▶ **Task directions**
Write out, unchanged, the lines from the one holding "#outlines: [404,89,624,229] ->" to the close of the listing. Both the first and last lines belong in it.

▶ **Material for this exercise**

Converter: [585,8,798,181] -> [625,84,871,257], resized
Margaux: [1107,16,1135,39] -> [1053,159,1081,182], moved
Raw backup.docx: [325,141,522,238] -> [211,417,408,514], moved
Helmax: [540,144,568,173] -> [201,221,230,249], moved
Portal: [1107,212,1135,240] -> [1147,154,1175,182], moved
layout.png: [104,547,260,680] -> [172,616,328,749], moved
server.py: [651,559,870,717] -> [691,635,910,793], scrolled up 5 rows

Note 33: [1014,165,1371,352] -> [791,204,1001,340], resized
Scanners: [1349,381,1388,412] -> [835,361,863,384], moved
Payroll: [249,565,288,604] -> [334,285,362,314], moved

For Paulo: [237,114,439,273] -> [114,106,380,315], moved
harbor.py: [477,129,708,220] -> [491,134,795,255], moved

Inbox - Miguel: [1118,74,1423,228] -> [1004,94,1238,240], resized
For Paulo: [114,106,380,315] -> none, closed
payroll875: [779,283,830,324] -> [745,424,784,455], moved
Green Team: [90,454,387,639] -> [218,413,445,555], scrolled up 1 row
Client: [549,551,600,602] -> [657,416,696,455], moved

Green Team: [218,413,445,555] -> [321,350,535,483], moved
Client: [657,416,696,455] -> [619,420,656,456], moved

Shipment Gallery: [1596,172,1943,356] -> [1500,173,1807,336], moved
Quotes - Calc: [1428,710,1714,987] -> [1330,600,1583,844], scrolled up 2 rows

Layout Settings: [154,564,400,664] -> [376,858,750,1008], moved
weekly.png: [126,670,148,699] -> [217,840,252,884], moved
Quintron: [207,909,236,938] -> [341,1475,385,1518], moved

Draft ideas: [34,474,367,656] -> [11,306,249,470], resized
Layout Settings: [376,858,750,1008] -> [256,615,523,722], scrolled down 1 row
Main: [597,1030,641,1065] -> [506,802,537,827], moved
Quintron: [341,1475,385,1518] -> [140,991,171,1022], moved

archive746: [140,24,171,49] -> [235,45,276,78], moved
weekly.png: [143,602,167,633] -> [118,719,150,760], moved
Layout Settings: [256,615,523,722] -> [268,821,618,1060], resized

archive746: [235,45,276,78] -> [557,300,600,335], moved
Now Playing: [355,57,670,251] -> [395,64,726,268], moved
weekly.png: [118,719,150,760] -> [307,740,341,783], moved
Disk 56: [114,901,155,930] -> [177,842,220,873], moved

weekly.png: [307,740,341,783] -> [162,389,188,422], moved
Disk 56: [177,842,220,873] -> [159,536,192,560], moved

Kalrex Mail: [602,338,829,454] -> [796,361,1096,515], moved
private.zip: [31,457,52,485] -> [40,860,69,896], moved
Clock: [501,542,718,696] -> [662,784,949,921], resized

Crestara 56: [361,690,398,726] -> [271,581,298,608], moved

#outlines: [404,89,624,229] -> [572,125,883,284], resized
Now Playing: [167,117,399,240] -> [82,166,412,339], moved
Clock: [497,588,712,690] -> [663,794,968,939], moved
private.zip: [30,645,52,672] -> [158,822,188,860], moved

▶ **Expected answer**
#outlines: [404,89,624,229] -> [572,125,883,284], resized
Now Playing: [167,117,399,240] -> [82,166,412,339], moved
Clock: [497,588,712,690] -> [663,794,968,939], moved
private.zip: [30,645,52,672] -> [158,822,188,860], moved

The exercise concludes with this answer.